◆ **About this task**:
Check every line in the listing below for "moved". Copy the ones where it occurs.

----

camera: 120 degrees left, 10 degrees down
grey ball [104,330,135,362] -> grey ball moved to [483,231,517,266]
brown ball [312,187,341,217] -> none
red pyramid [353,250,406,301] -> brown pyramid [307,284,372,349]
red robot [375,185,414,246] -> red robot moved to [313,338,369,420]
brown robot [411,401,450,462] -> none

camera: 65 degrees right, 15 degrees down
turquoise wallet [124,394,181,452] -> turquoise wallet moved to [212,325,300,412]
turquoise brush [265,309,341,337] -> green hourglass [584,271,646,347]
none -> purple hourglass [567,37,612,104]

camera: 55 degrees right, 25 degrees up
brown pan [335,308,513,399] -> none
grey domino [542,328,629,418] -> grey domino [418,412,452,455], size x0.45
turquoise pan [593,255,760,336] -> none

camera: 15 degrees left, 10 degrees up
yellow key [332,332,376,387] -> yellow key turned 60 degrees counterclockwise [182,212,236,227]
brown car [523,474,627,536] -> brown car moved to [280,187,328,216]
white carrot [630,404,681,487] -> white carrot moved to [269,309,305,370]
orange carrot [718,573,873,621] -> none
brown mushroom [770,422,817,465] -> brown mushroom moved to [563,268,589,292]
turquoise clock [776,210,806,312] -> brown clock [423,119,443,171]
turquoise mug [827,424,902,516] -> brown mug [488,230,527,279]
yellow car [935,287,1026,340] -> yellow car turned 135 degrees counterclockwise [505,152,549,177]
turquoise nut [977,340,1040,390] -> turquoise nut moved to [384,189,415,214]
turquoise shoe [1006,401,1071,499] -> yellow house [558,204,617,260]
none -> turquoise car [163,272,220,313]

----

◆ **Task result**:
grey ball [104,330,135,362] -> grey ball moved to [483,231,517,266]
red robot [375,185,414,246] -> red robot moved to [313,338,369,420]
turquoise wallet [124,394,181,452] -> turquoise wallet moved to [212,325,300,412]
brown car [523,474,627,536] -> brown car moved to [280,187,328,216]
white carrot [630,404,681,487] -> white carrot moved to [269,309,305,370]
brown mushroom [770,422,817,465] -> brown mushroom moved to [563,268,589,292]
turquoise nut [977,340,1040,390] -> turquoise nut moved to [384,189,415,214]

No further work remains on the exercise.